-- Opening Marker --
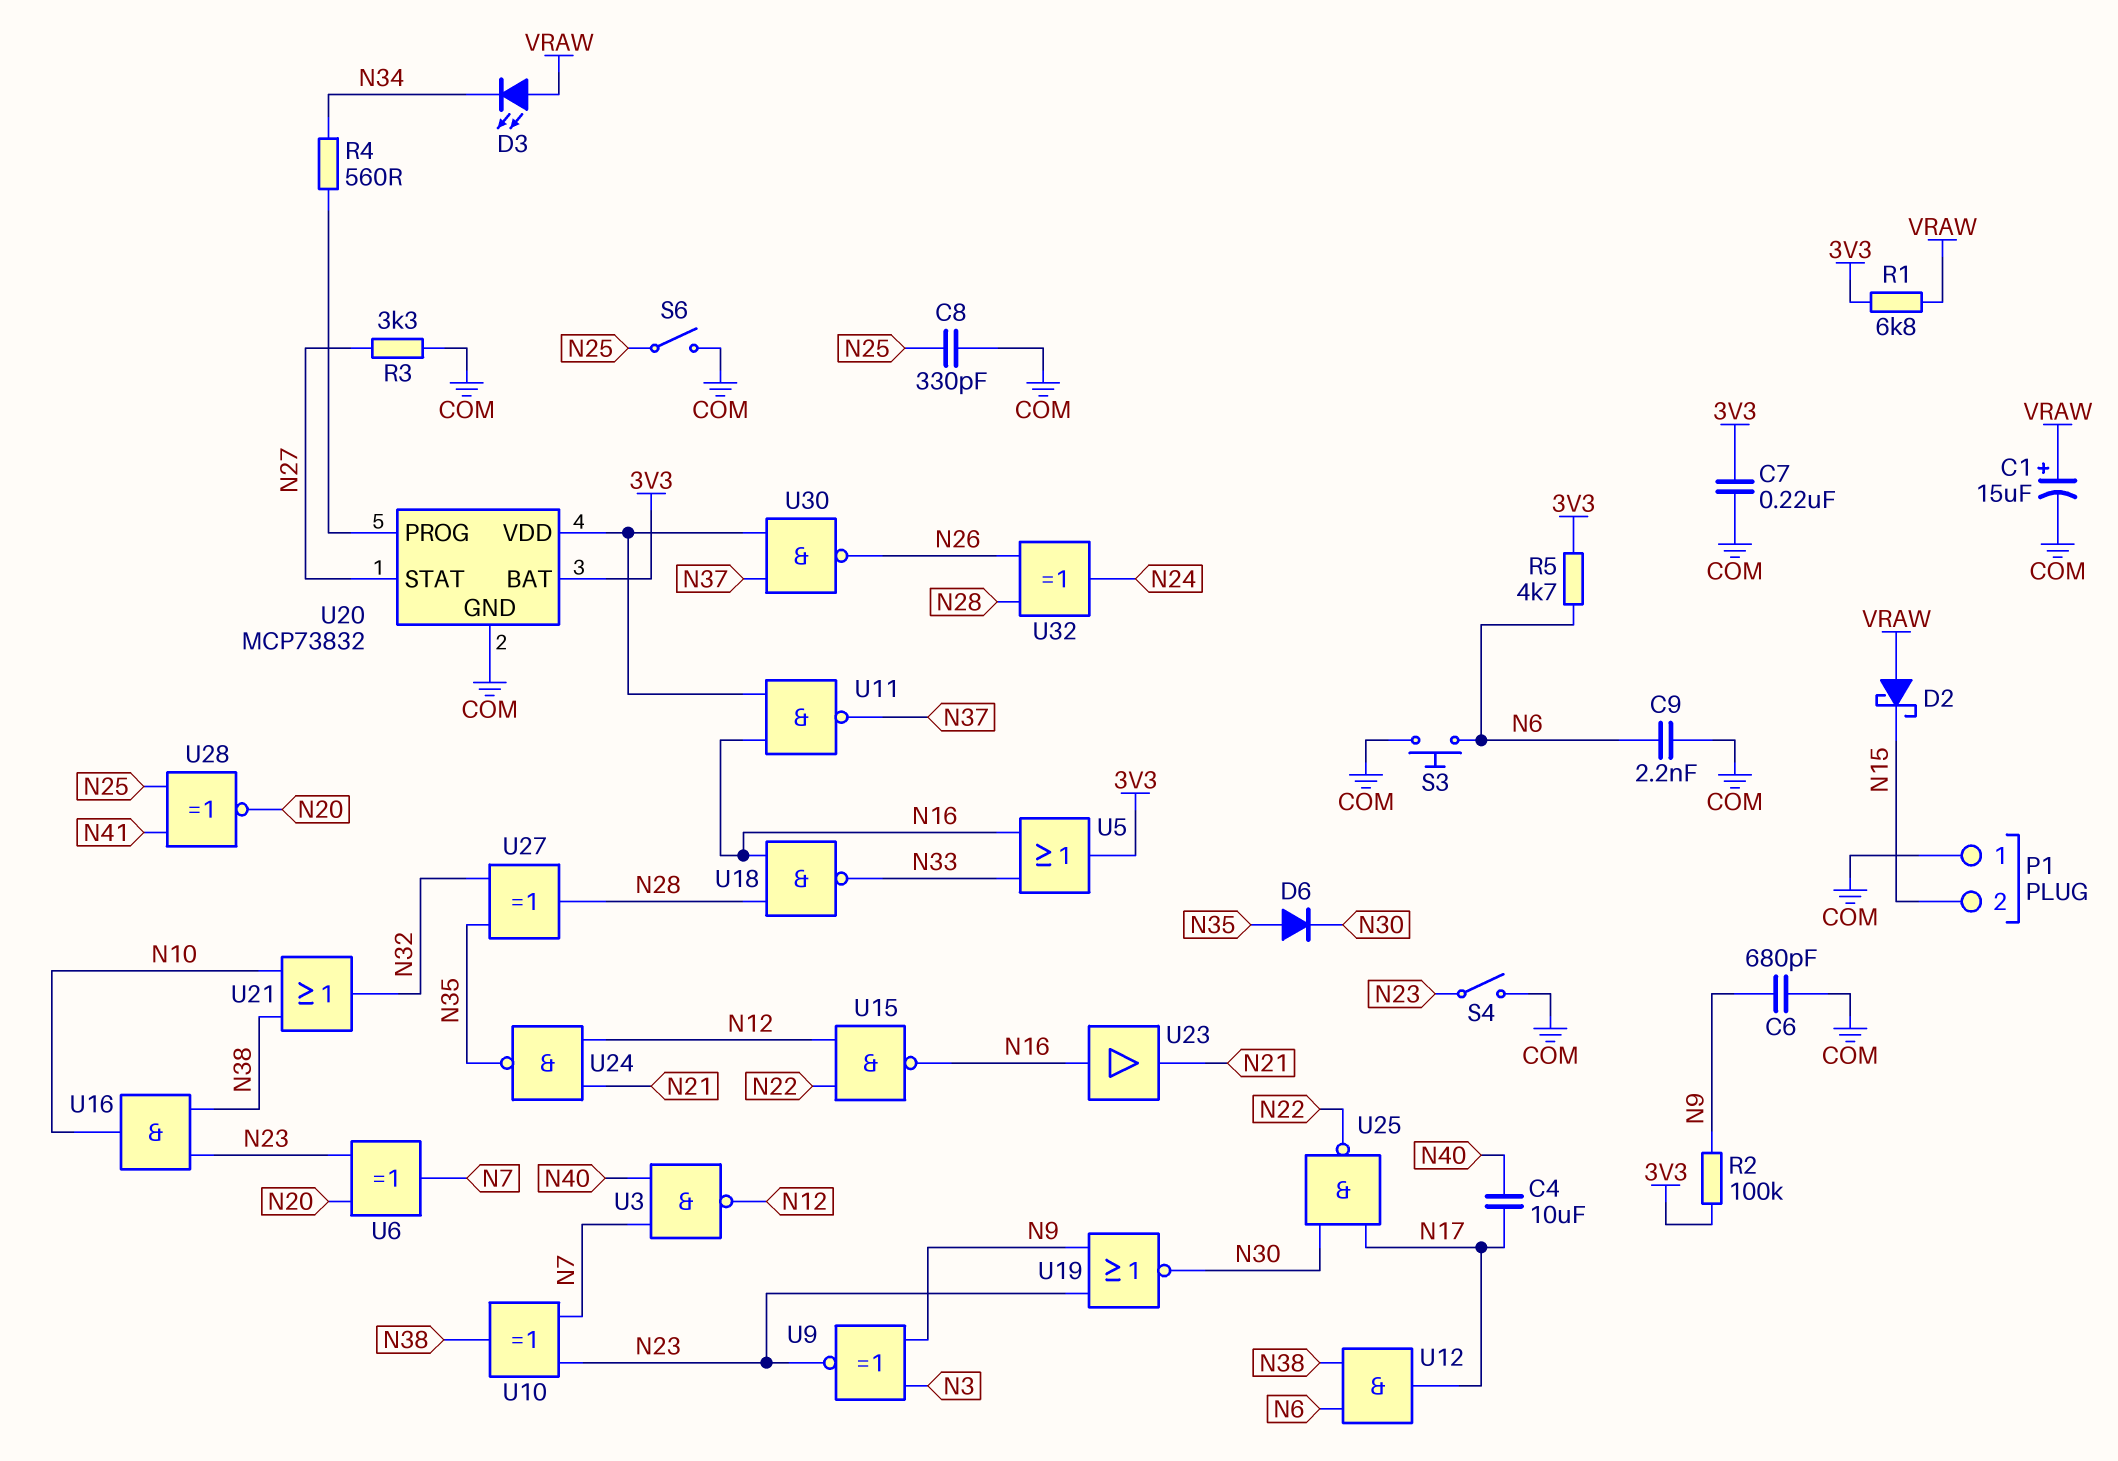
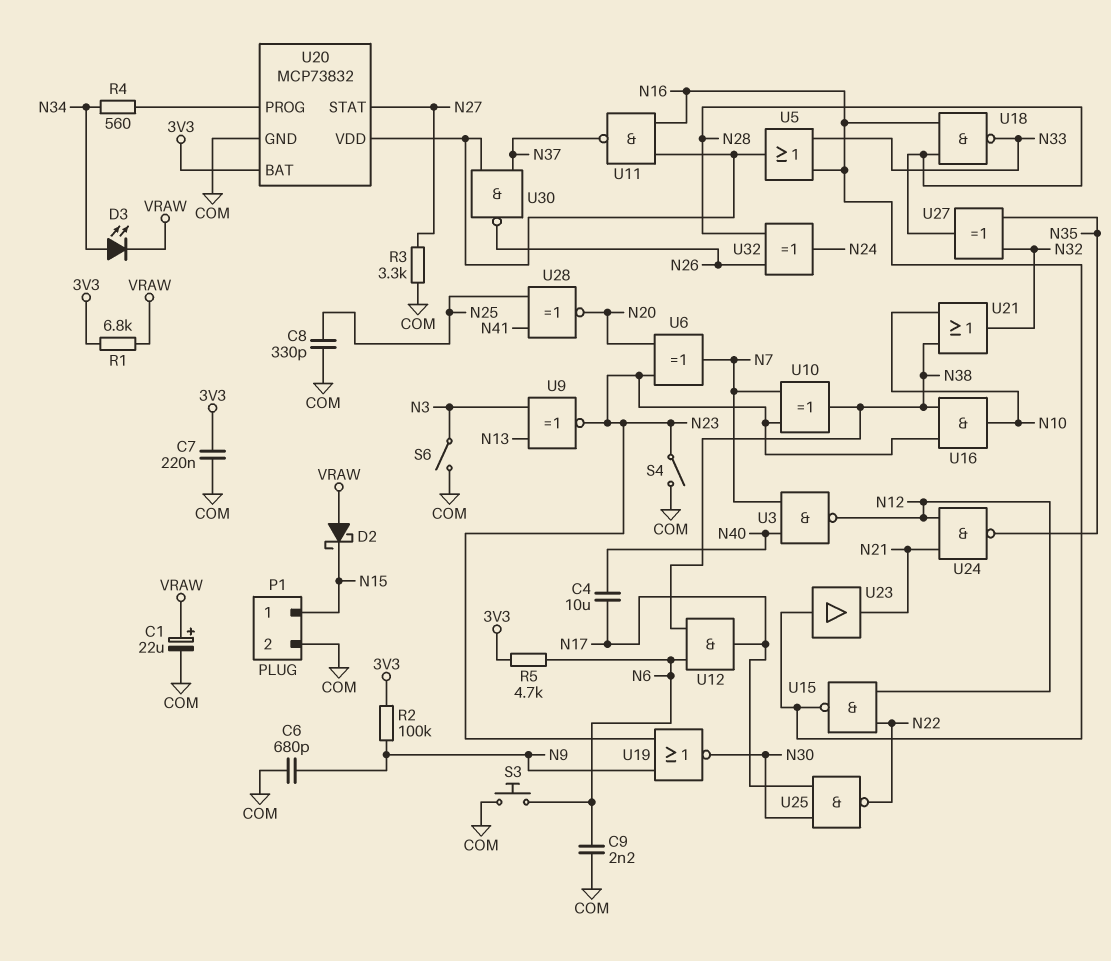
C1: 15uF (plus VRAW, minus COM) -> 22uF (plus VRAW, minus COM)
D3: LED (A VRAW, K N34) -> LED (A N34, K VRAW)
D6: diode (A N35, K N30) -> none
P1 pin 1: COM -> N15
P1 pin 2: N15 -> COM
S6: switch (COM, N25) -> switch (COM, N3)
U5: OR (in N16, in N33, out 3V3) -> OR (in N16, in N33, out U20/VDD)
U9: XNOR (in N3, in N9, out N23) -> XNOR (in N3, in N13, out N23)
-- Closing Marker --
* [Your goal]: Your answer must be an exact copy of the records above, with every picture left out.

* [Answer area]:
C1: 15uF (plus VRAW, minus COM) -> 22uF (plus VRAW, minus COM)
D3: LED (A VRAW, K N34) -> LED (A N34, K VRAW)
D6: diode (A N35, K N30) -> none
P1 pin 1: COM -> N15
P1 pin 2: N15 -> COM
S6: switch (COM, N25) -> switch (COM, N3)
U5: OR (in N16, in N33, out 3V3) -> OR (in N16, in N33, out U20/VDD)
U9: XNOR (in N3, in N9, out N23) -> XNOR (in N3, in N13, out N23)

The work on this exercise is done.